* **Records supplied**
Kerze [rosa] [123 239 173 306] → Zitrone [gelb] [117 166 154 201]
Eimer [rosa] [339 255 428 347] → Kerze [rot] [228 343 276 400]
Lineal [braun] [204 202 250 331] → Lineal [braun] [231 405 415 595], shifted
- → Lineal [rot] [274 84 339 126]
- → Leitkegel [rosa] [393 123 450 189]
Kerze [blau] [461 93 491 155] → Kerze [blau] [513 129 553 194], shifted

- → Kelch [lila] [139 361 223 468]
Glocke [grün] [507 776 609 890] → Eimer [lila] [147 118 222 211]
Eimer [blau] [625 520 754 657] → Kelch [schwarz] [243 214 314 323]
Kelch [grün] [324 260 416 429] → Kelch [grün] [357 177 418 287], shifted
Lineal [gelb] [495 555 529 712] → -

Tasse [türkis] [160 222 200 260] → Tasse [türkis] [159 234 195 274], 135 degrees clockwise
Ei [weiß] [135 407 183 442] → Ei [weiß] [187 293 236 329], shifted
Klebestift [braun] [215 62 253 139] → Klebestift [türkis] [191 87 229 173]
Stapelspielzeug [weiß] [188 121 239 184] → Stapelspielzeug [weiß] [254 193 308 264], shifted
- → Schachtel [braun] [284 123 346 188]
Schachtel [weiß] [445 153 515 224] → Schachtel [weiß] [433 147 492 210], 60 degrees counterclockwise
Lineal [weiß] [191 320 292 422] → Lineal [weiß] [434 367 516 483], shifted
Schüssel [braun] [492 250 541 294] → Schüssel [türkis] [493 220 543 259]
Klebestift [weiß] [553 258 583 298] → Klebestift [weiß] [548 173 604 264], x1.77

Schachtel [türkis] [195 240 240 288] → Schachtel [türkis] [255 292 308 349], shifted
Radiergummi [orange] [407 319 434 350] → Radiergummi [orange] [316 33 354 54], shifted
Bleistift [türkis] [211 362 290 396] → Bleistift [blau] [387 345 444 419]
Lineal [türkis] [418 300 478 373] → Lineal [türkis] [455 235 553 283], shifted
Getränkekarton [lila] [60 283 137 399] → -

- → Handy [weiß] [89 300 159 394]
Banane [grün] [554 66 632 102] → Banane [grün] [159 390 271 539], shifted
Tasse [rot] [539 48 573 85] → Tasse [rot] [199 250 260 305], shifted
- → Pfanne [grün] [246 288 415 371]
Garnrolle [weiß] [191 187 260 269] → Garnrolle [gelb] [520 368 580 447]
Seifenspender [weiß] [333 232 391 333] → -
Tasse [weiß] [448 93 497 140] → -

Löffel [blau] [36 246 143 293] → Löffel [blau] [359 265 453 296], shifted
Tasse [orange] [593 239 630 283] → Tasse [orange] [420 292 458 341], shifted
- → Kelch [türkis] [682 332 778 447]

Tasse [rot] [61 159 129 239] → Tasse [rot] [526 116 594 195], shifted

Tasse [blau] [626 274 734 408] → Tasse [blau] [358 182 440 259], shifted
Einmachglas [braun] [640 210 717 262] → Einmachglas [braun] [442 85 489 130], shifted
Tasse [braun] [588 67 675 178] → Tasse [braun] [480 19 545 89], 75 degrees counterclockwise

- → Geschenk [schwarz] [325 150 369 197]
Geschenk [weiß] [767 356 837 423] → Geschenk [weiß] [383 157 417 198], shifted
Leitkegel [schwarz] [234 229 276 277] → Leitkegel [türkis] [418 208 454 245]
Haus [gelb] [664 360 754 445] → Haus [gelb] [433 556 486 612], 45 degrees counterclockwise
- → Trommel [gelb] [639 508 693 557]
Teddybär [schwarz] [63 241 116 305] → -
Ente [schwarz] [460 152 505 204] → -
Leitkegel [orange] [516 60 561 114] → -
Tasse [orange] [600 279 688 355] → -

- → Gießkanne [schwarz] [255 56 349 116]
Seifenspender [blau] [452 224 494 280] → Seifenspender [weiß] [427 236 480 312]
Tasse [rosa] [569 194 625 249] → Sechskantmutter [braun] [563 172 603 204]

* **What to do**
In your answer, repeat each line of the material word for word.

* **Written response**
Kerze [rosa] [123 239 173 306] → Zitrone [gelb] [117 166 154 201]
Eimer [rosa] [339 255 428 347] → Kerze [rot] [228 343 276 400]
Lineal [braun] [204 202 250 331] → Lineal [braun] [231 405 415 595], shifted
- → Lineal [rot] [274 84 339 126]
- → Leitkegel [rosa] [393 123 450 189]
Kerze [blau] [461 93 491 155] → Kerze [blau] [513 129 553 194], shifted

- → Kelch [lila] [139 361 223 468]
Glocke [grün] [507 776 609 890] → Eimer [lila] [147 118 222 211]
Eimer [blau] [625 520 754 657] → Kelch [schwarz] [243 214 314 323]
Kelch [grün] [324 260 416 429] → Kelch [grün] [357 177 418 287], shifted
Lineal [gelb] [495 555 529 712] → -

Tasse [türkis] [160 222 200 260] → Tasse [türkis] [159 234 195 274], 135 degrees clockwise
Ei [weiß] [135 407 183 442] → Ei [weiß] [187 293 236 329], shifted
Klebestift [braun] [215 62 253 139] → Klebestift [türkis] [191 87 229 173]
Stapelspielzeug [weiß] [188 121 239 184] → Stapelspielzeug [weiß] [254 193 308 264], shifted
- → Schachtel [braun] [284 123 346 188]
Schachtel [weiß] [445 153 515 224] → Schachtel [weiß] [433 147 492 210], 60 degrees counterclockwise
Lineal [weiß] [191 320 292 422] → Lineal [weiß] [434 367 516 483], shifted
Schüssel [braun] [492 250 541 294] → Schüssel [türkis] [493 220 543 259]
Klebestift [weiß] [553 258 583 298] → Klebestift [weiß] [548 173 604 264], x1.77

Schachtel [türkis] [195 240 240 288] → Schachtel [türkis] [255 292 308 349], shifted
Radiergummi [orange] [407 319 434 350] → Radiergummi [orange] [316 33 354 54], shifted
Bleistift [türkis] [211 362 290 396] → Bleistift [blau] [387 345 444 419]
Lineal [türkis] [418 300 478 373] → Lineal [türkis] [455 235 553 283], shifted
Getränkekarton [lila] [60 283 137 399] → -

- → Handy [weiß] [89 300 159 394]
Banane [grün] [554 66 632 102] → Banane [grün] [159 390 271 539], shifted
Tasse [rot] [539 48 573 85] → Tasse [rot] [199 250 260 305], shifted
- → Pfanne [grün] [246 288 415 371]
Garnrolle [weiß] [191 187 260 269] → Garnrolle [gelb] [520 368 580 447]
Seifenspender [weiß] [333 232 391 333] → -
Tasse [weiß] [448 93 497 140] → -

Löffel [blau] [36 246 143 293] → Löffel [blau] [359 265 453 296], shifted
Tasse [orange] [593 239 630 283] → Tasse [orange] [420 292 458 341], shifted
- → Kelch [türkis] [682 332 778 447]

Tasse [rot] [61 159 129 239] → Tasse [rot] [526 116 594 195], shifted

Tasse [blau] [626 274 734 408] → Tasse [blau] [358 182 440 259], shifted
Einmachglas [braun] [640 210 717 262] → Einmachglas [braun] [442 85 489 130], shifted
Tasse [braun] [588 67 675 178] → Tasse [braun] [480 19 545 89], 75 degrees counterclockwise

- → Geschenk [schwarz] [325 150 369 197]
Geschenk [weiß] [767 356 837 423] → Geschenk [weiß] [383 157 417 198], shifted
Leitkegel [schwarz] [234 229 276 277] → Leitkegel [türkis] [418 208 454 245]
Haus [gelb] [664 360 754 445] → Haus [gelb] [433 556 486 612], 45 degrees counterclockwise
- → Trommel [gelb] [639 508 693 557]
Teddybär [schwarz] [63 241 116 305] → -
Ente [schwarz] [460 152 505 204] → -
Leitkegel [orange] [516 60 561 114] → -
Tasse [orange] [600 279 688 355] → -

- → Gießkanne [schwarz] [255 56 349 116]
Seifenspender [blau] [452 224 494 280] → Seifenspender [weiß] [427 236 480 312]
Tasse [rosa] [569 194 625 249] → Sechskantmutter [braun] [563 172 603 204]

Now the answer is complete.